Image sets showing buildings
--------------------------------------------------

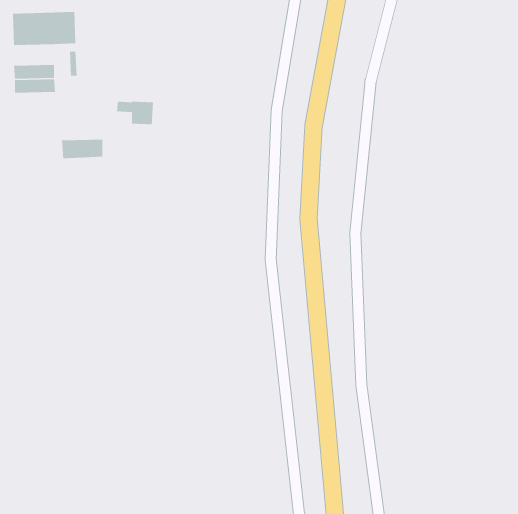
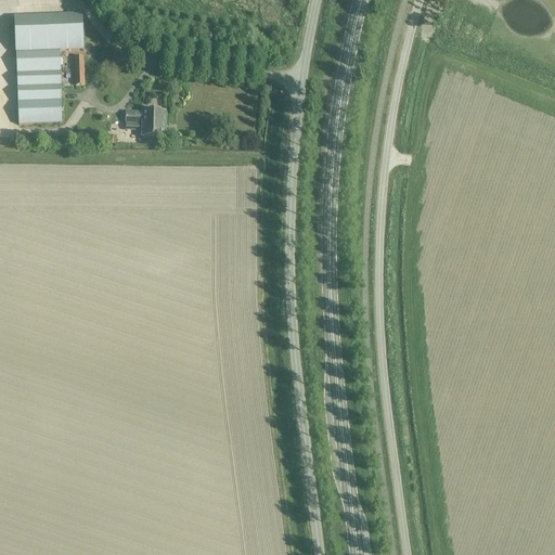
building: none -> [16,48,61,69]
building: [61,139,103,159] -> [17,99,62,120]

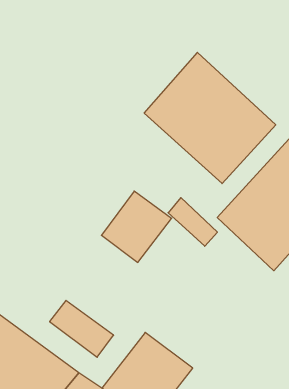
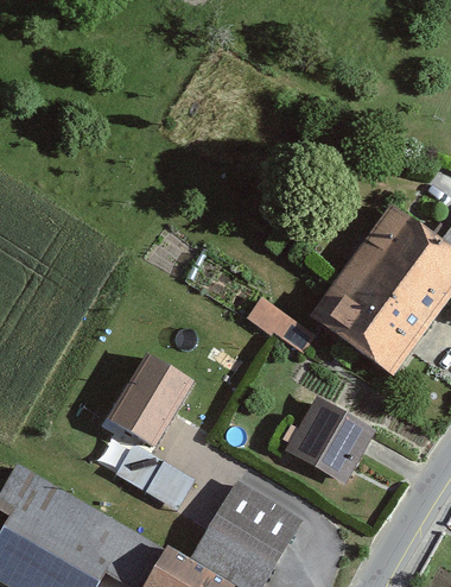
building: [144,52,276,184] -> none
building: [101,191,172,262] -> [101,360,189,452]
building: none -> [284,400,368,485]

--------------------------------------------------

The answer must be every line of the data that holds the word "none".

building: none -> [16,48,61,69]
building: [144,52,276,184] -> none
building: none -> [284,400,368,485]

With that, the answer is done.